- Directions for this task -
Give back each line of the listing below that contains the string "cone".

★ ★ ★ ★ ★

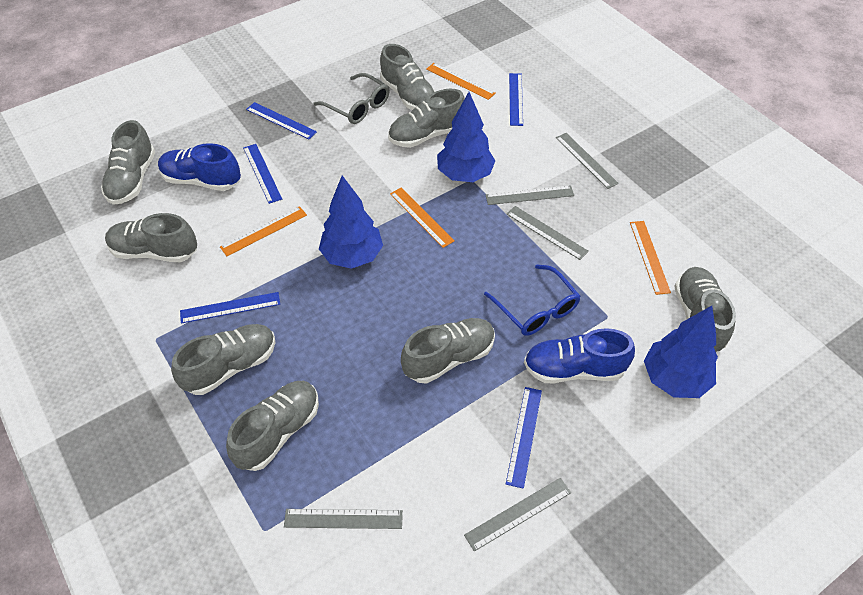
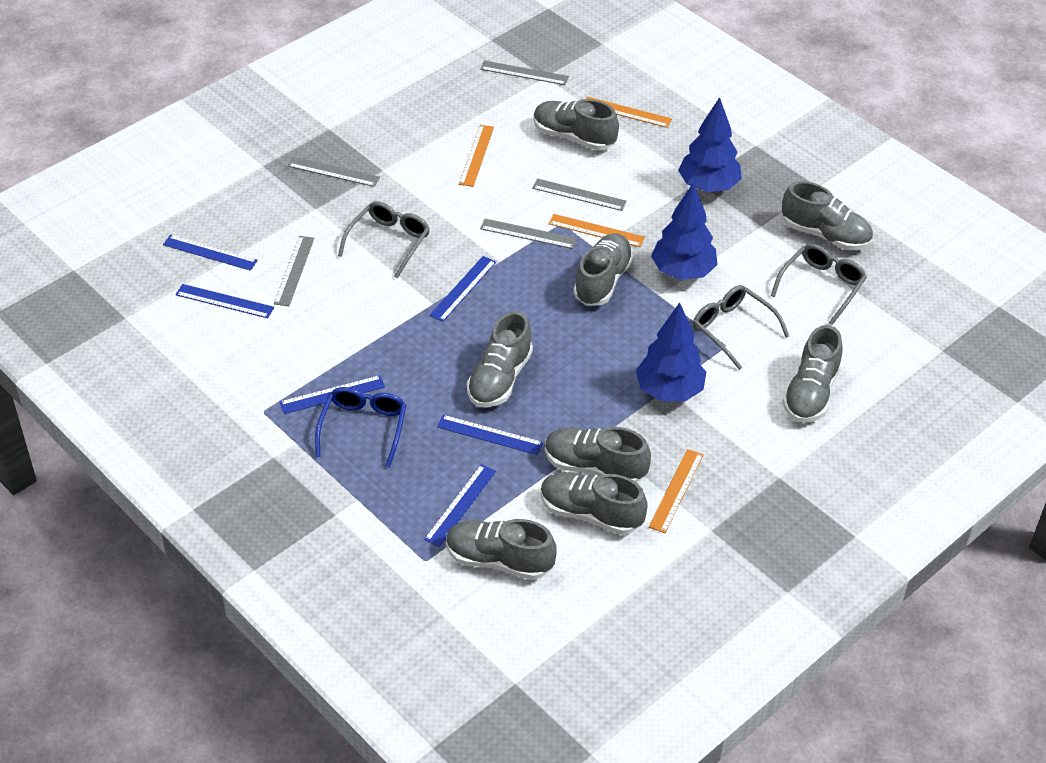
blue ruler: 5 -> 6
blue shoe: 2 -> 0
grey glasses: 1 -> 3

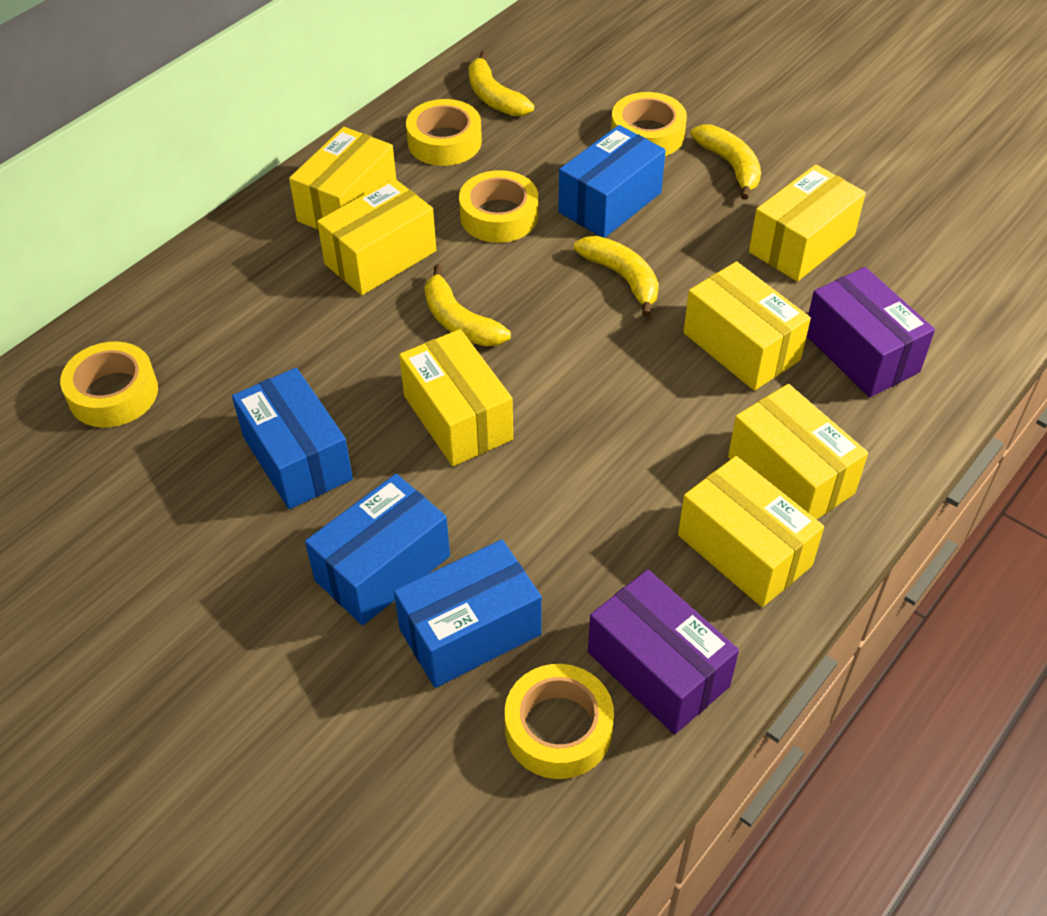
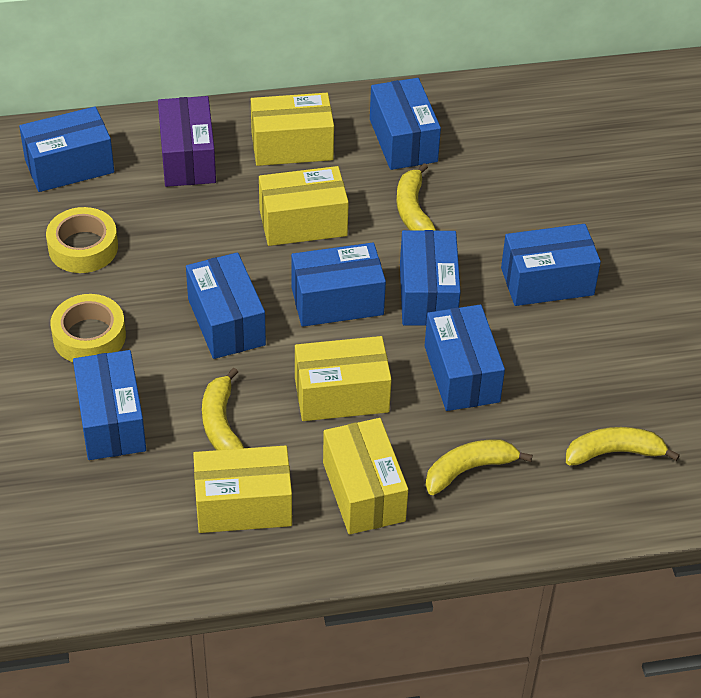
blue box: 4 -> 8
purple box: 2 -> 1
yellow box: 7 -> 5
yellow tape: 5 -> 2

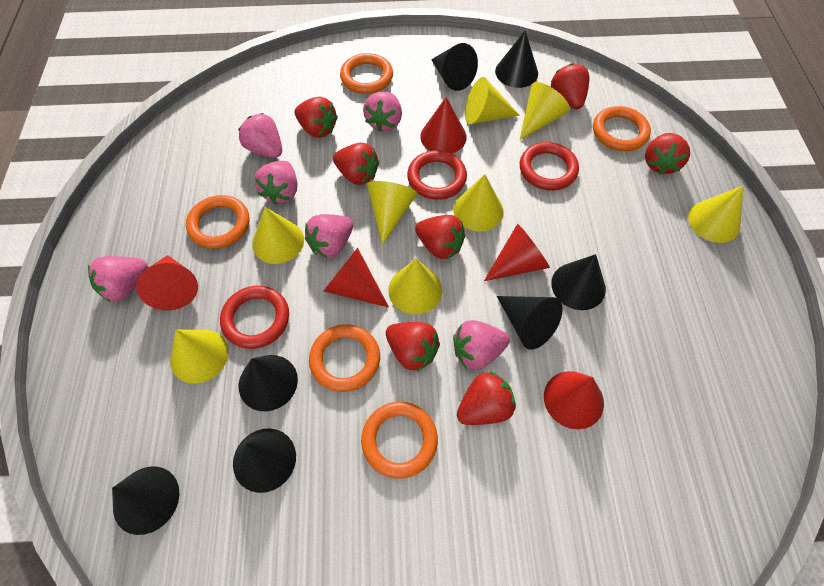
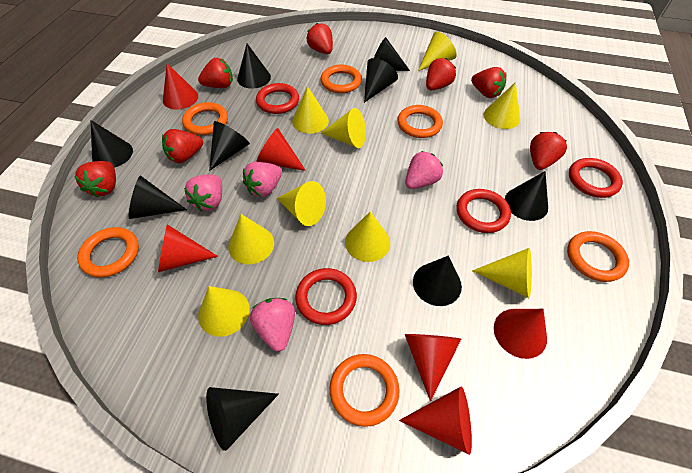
black cone: 7 -> 9
orange ring: 5 -> 6
pink strawberry: 6 -> 4
red cone: 5 -> 6
red ring: 3 -> 4
yellow cone: 8 -> 9

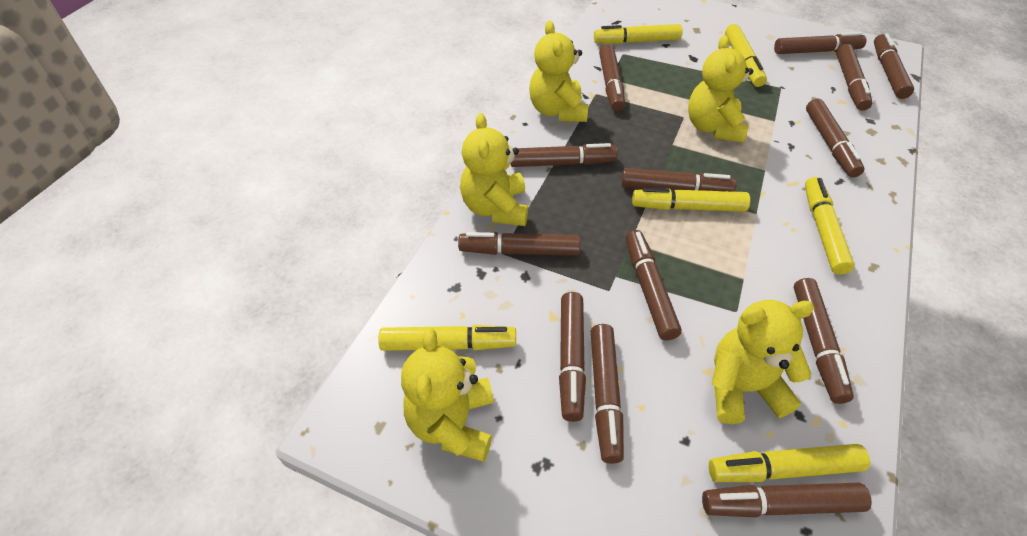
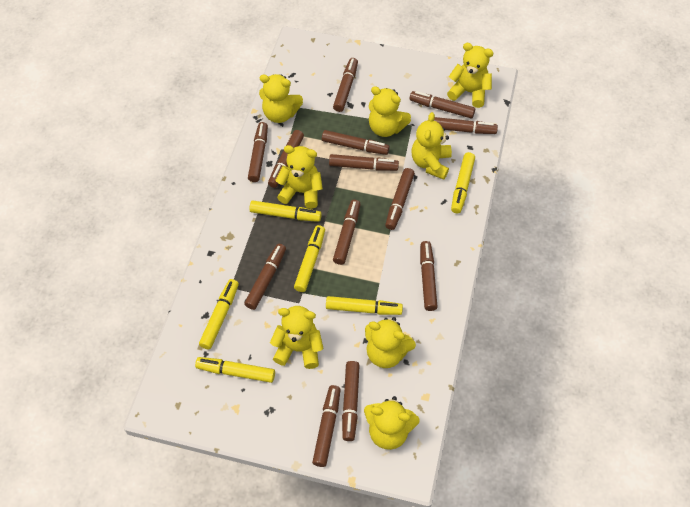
yellow teddy bear: 5 -> 8

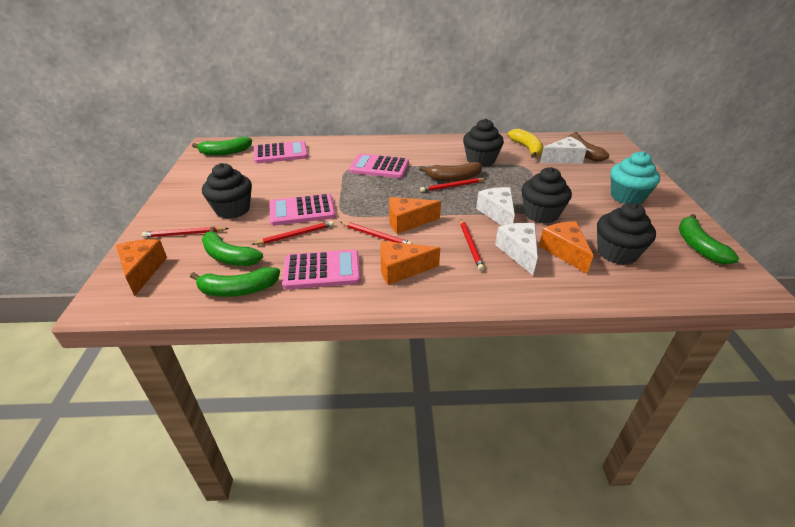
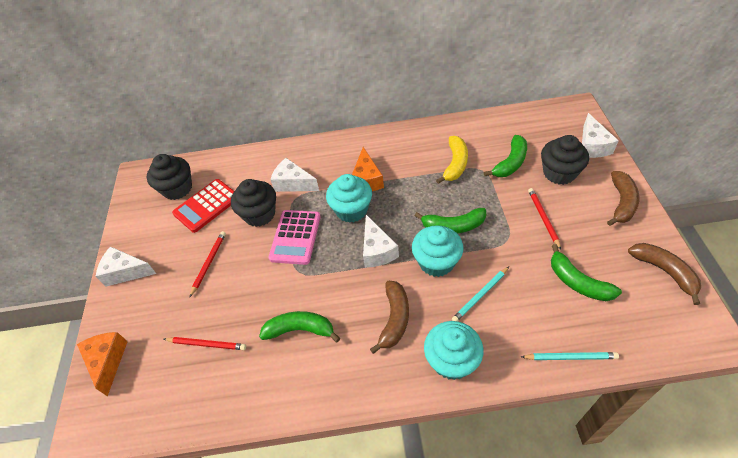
black cupcake: 4 -> 3
brown banana: 2 -> 3
orange cheese: 4 -> 2
pink calculator: 4 -> 1
red calculator: 0 -> 1
red pencil: 5 -> 3
turquoise cupcake: 1 -> 3
turquoise pencil: 0 -> 2
white cheese: 3 -> 4

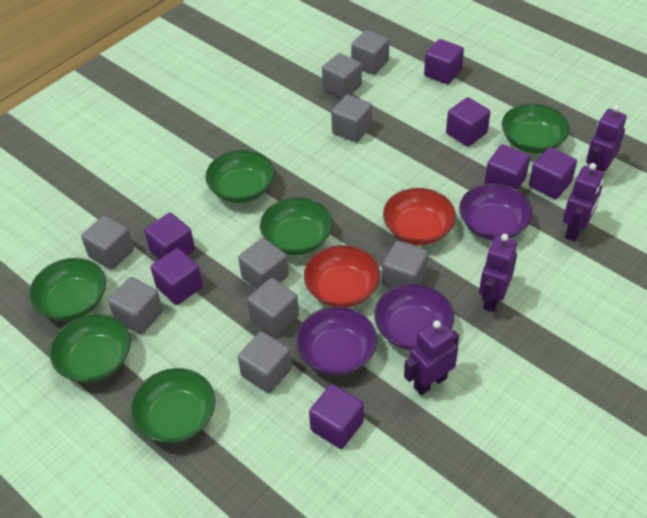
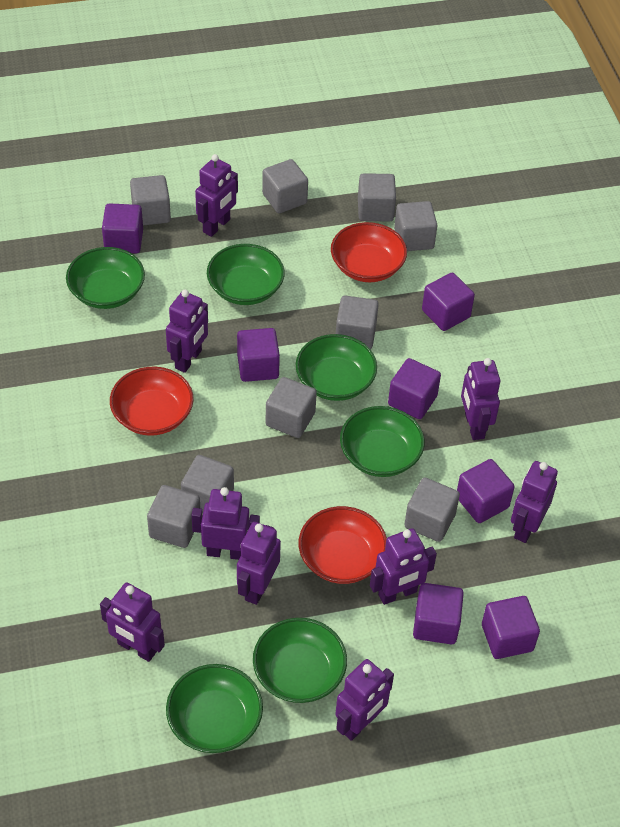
purple bowl: 3 -> 0
purple robot: 4 -> 9
red bowl: 2 -> 3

★ ★ ★ ★ ★

- Output for this exercise -
black cone: 7 -> 9
red cone: 5 -> 6
yellow cone: 8 -> 9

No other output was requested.